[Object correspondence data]
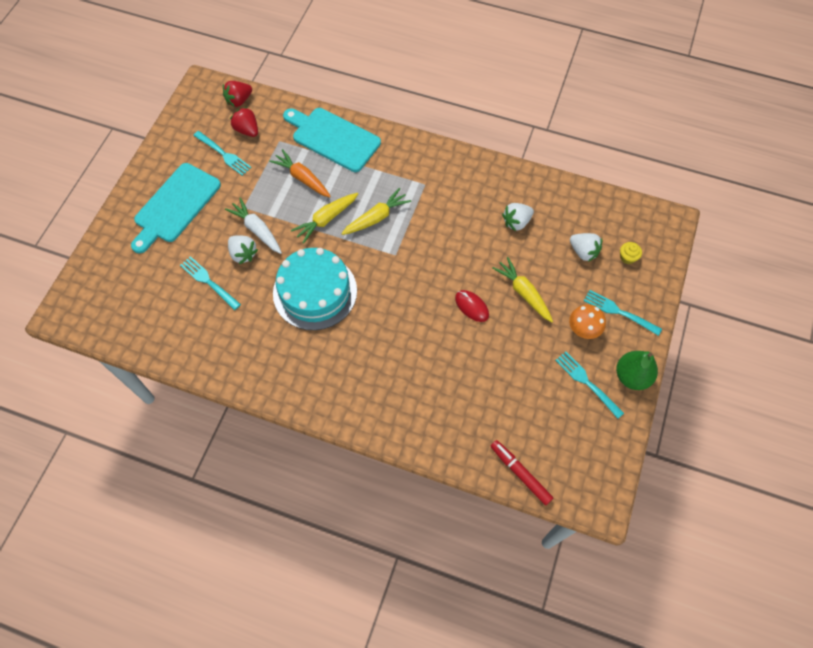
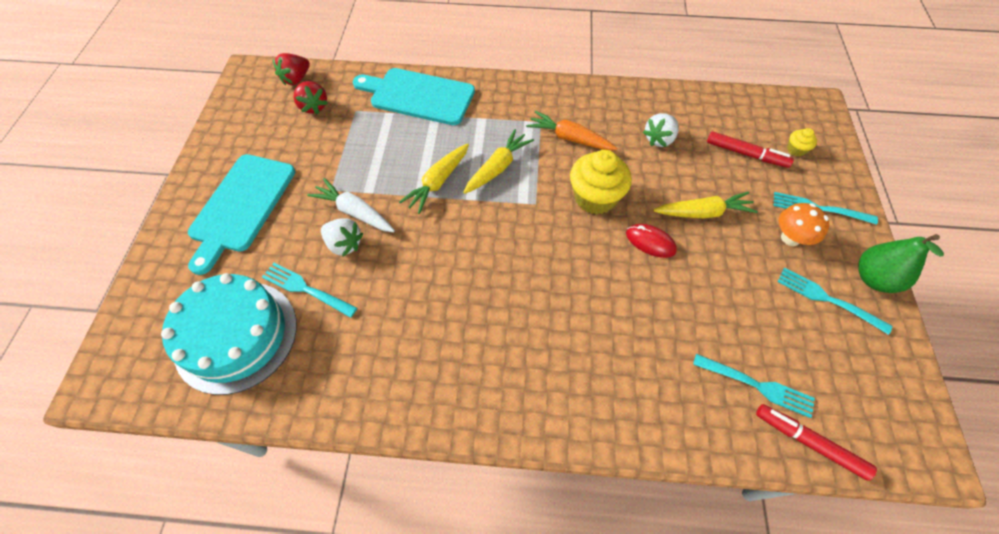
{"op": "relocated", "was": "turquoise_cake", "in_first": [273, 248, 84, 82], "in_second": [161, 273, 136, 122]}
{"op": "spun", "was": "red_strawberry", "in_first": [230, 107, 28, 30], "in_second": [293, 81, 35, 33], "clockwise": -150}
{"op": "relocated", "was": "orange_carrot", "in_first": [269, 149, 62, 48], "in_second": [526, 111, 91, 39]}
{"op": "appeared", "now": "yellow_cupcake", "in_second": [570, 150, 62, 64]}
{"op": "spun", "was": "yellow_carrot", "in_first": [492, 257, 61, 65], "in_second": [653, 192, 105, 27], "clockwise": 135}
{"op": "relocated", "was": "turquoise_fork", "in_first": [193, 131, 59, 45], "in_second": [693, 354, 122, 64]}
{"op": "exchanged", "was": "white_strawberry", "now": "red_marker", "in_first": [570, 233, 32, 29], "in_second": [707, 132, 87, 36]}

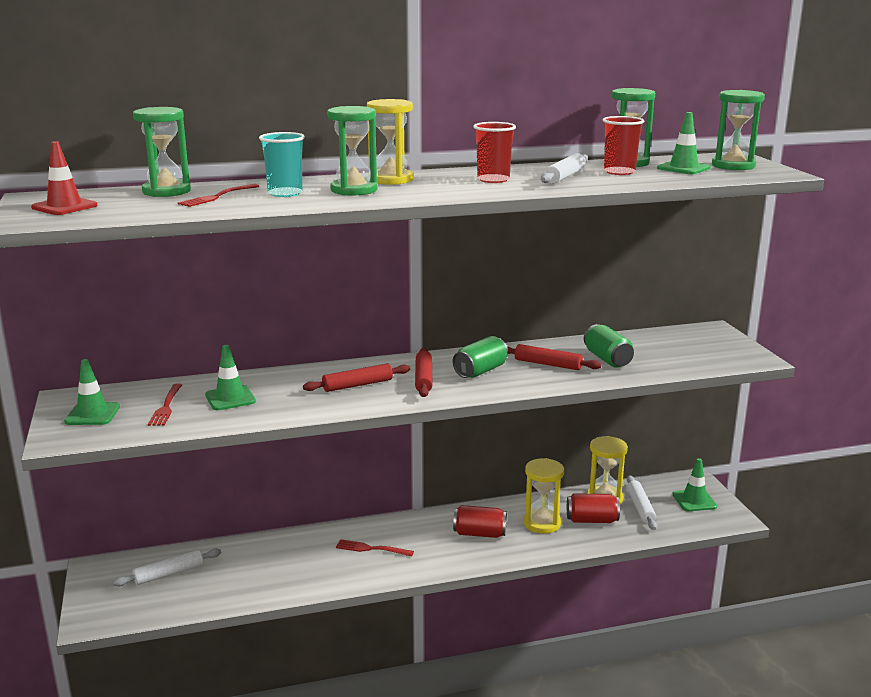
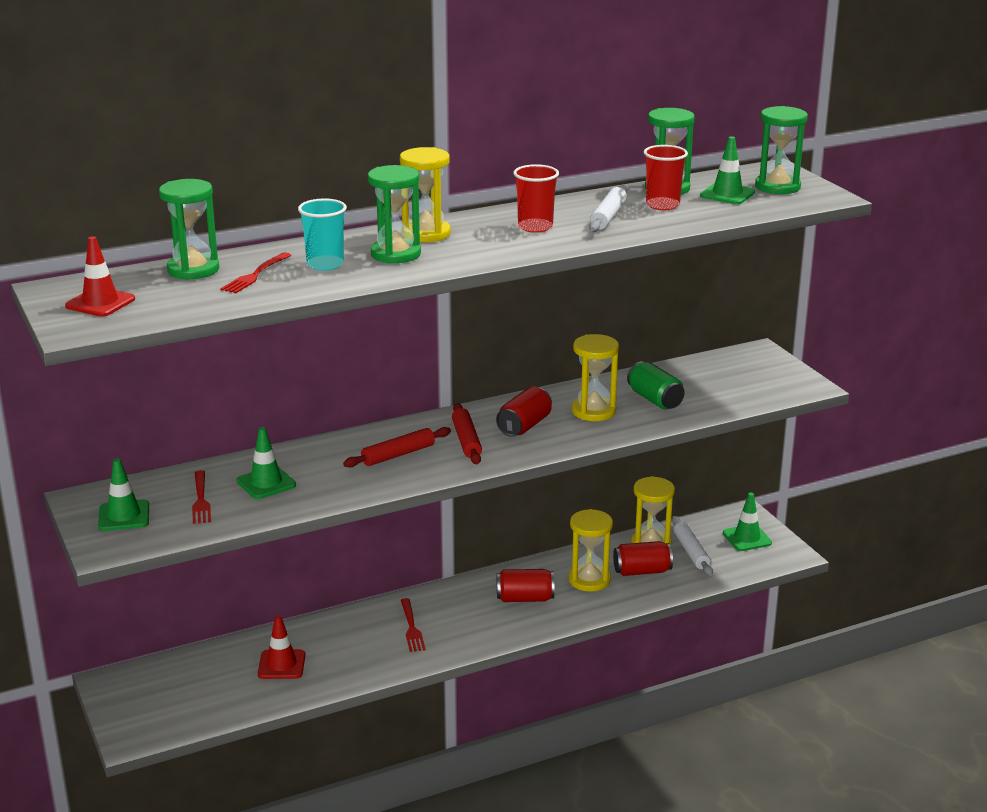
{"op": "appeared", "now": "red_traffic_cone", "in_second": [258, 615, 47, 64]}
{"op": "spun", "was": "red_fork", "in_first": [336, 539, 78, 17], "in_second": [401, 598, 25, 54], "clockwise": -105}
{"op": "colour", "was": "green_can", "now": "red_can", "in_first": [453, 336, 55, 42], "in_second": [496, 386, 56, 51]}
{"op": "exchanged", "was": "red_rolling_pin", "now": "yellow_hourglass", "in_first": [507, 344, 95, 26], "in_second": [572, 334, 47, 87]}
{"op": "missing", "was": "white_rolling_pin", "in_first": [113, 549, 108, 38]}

TASK ITEM:
Transcribe all the lines above exactly, apart from the pictures.

WORKED SOLUTION:
{"op": "relocated", "was": "turquoise_cake", "in_first": [273, 248, 84, 82], "in_second": [161, 273, 136, 122]}
{"op": "spun", "was": "red_strawberry", "in_first": [230, 107, 28, 30], "in_second": [293, 81, 35, 33], "clockwise": -150}
{"op": "relocated", "was": "orange_carrot", "in_first": [269, 149, 62, 48], "in_second": [526, 111, 91, 39]}
{"op": "appeared", "now": "yellow_cupcake", "in_second": [570, 150, 62, 64]}
{"op": "spun", "was": "yellow_carrot", "in_first": [492, 257, 61, 65], "in_second": [653, 192, 105, 27], "clockwise": 135}
{"op": "relocated", "was": "turquoise_fork", "in_first": [193, 131, 59, 45], "in_second": [693, 354, 122, 64]}
{"op": "exchanged", "was": "white_strawberry", "now": "red_marker", "in_first": [570, 233, 32, 29], "in_second": [707, 132, 87, 36]}

{"op": "appeared", "now": "red_traffic_cone", "in_second": [258, 615, 47, 64]}
{"op": "spun", "was": "red_fork", "in_first": [336, 539, 78, 17], "in_second": [401, 598, 25, 54], "clockwise": -105}
{"op": "colour", "was": "green_can", "now": "red_can", "in_first": [453, 336, 55, 42], "in_second": [496, 386, 56, 51]}
{"op": "exchanged", "was": "red_rolling_pin", "now": "yellow_hourglass", "in_first": [507, 344, 95, 26], "in_second": [572, 334, 47, 87]}
{"op": "missing", "was": "white_rolling_pin", "in_first": [113, 549, 108, 38]}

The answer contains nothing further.